>>

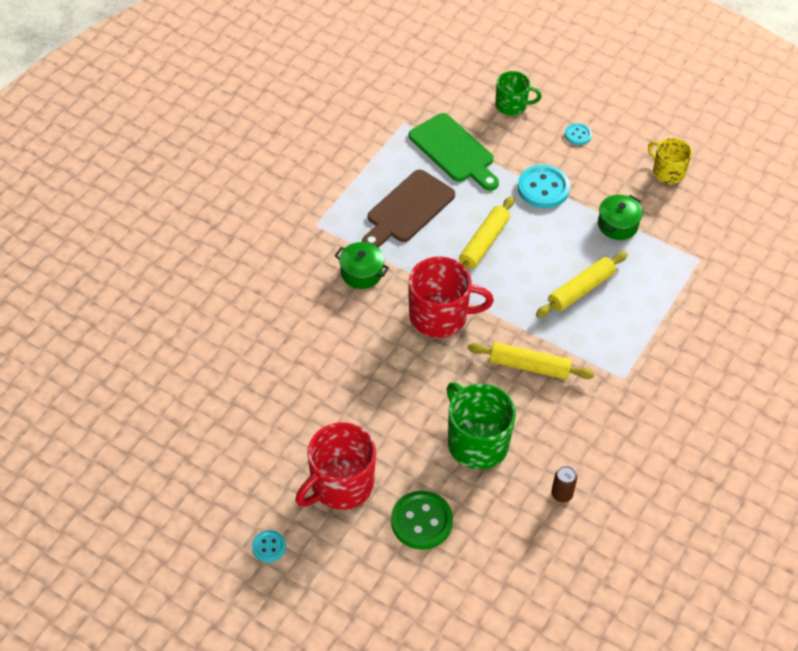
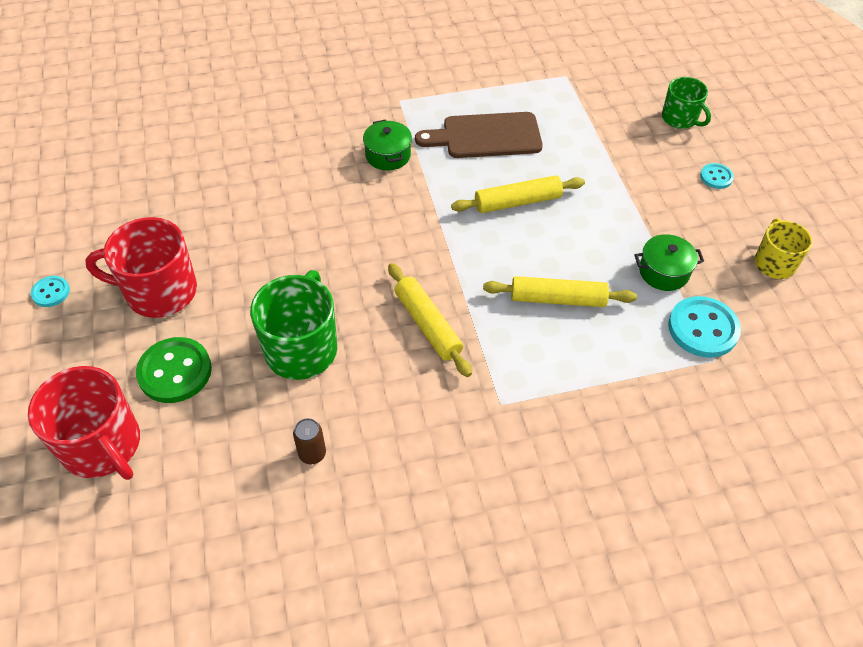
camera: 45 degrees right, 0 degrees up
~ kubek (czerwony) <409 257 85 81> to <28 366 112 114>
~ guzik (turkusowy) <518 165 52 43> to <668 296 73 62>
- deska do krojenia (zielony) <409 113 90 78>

<<

■ WHAT NEEDS TO BE DONE:
Repeat the data above exactly; images are not part of the copy.

■ SOLUTION FOR THIS EXERCISE:
camera: 45 degrees right, 0 degrees up
~ kubek (czerwony) <409 257 85 81> to <28 366 112 114>
~ guzik (turkusowy) <518 165 52 43> to <668 296 73 62>
- deska do krojenia (zielony) <409 113 90 78>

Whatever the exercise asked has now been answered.